EXERCISE INSTRUCTIONS:
Where the line containing "yellow brick C4 level 1 -> none" appears in the entries below, start there and print only that line and every line after it, exactly, through the end, excluding pictures.

[AVAILABLE RECORDS — start]

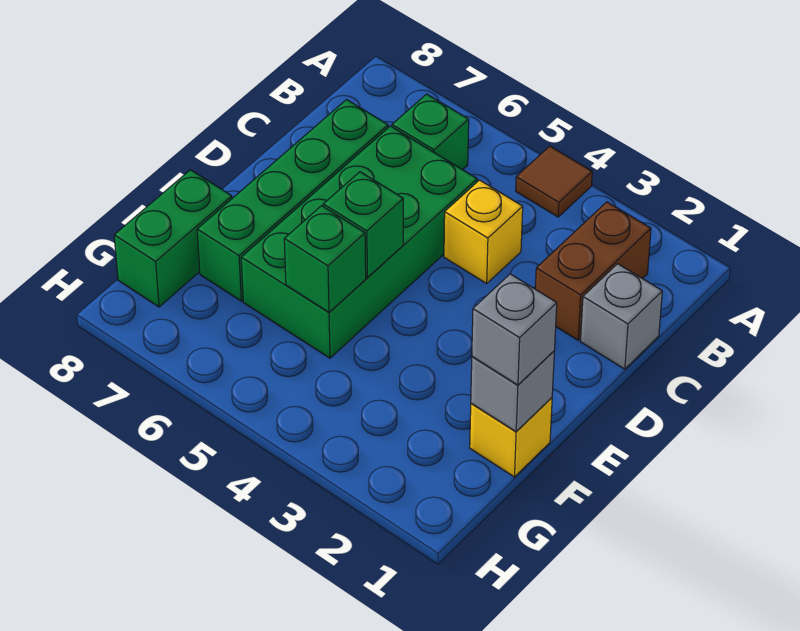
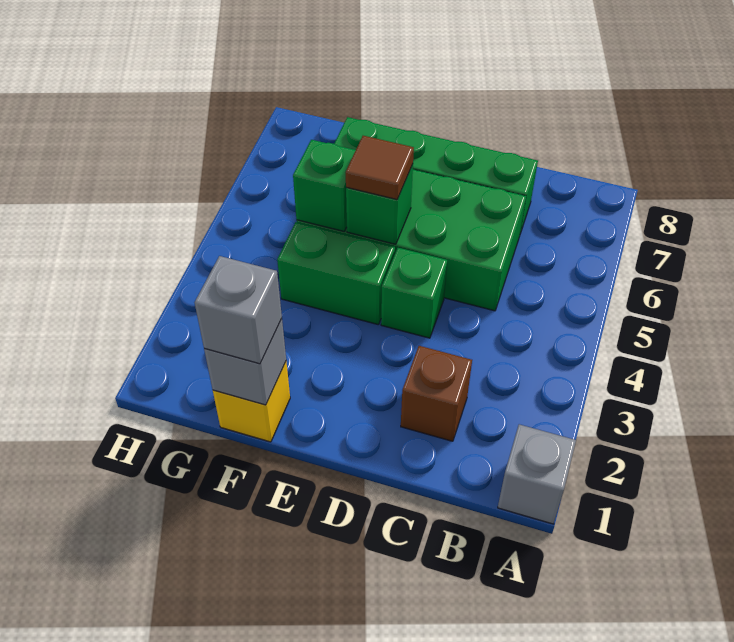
brown tile A4 level 1 -> brown tile E5 level 3
brown brick B2:C2 level 1 -> brown brick C2 level 1
green brick B6 level 1 -> green brick D4 level 1
grey brick C1 level 1 -> grey brick A1 level 1
yellow brick C4 level 1 -> none
green brick F8:G8 level 1 -> green brick E4:F4 level 1

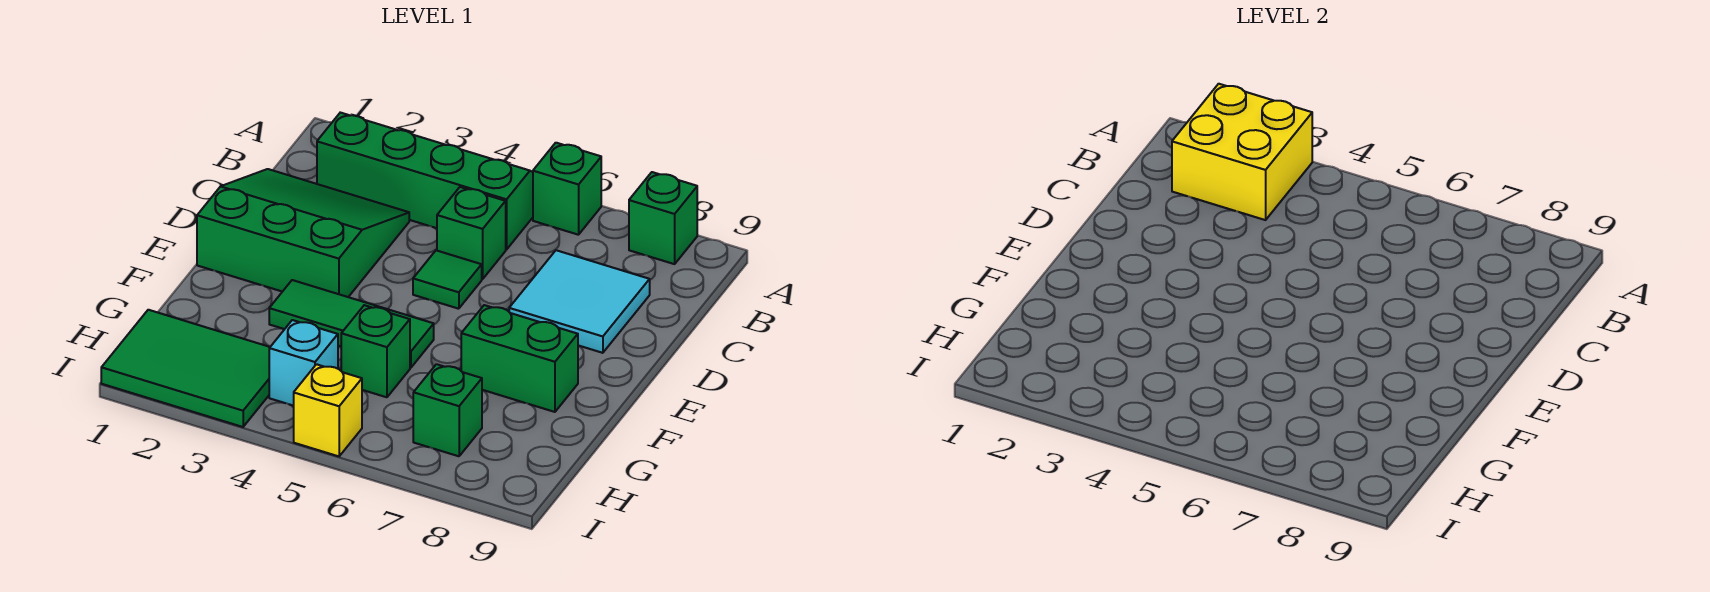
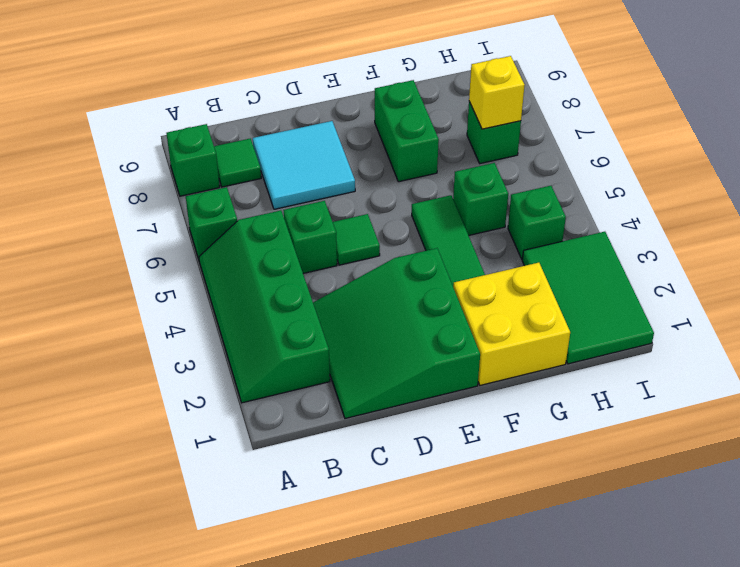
yellow brick A2:B3 level 2 -> yellow brick F1:G2 level 1
none -> green tile B8 level 1
cyan brick H4 level 1 -> green brick H4 level 1
yellow brick I5 level 1 -> yellow brick H7 level 2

[AVAILABLE RECORDS — finish]

EXERCISE RESULT:
yellow brick C4 level 1 -> none
green brick F8:G8 level 1 -> green brick E4:F4 level 1

yellow brick A2:B3 level 2 -> yellow brick F1:G2 level 1
none -> green tile B8 level 1
cyan brick H4 level 1 -> green brick H4 level 1
yellow brick I5 level 1 -> yellow brick H7 level 2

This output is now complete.